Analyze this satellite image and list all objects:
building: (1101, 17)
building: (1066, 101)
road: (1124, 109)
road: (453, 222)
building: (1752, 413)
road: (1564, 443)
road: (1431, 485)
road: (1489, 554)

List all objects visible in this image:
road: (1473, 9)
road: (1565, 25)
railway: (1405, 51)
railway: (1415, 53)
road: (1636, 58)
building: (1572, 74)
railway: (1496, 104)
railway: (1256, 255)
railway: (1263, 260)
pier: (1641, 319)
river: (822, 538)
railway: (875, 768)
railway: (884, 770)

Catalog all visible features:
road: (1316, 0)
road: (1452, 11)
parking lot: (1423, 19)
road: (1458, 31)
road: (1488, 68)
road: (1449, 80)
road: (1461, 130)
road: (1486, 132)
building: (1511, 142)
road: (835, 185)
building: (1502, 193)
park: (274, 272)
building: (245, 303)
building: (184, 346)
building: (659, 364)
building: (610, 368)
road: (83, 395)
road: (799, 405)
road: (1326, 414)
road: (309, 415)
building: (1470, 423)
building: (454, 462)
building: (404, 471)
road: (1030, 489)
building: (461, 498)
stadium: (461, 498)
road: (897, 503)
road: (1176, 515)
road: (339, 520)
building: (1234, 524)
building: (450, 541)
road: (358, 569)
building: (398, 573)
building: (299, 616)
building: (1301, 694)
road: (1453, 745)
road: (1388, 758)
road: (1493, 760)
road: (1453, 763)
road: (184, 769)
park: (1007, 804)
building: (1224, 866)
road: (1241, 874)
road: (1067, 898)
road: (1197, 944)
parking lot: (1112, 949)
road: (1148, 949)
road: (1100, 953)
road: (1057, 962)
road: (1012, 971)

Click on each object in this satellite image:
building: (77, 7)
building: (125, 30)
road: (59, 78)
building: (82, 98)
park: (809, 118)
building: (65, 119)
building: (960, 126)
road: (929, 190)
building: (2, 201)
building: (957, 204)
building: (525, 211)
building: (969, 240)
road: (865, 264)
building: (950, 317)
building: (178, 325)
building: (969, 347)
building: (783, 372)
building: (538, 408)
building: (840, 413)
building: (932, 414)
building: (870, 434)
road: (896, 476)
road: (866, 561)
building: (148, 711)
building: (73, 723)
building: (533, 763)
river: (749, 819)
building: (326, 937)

# # # #

Copy out each line carrying the string "this" from the data.

Analyze this satellite image and list all objects:
List all objects visible in this image:
Click on each object in this satellite image:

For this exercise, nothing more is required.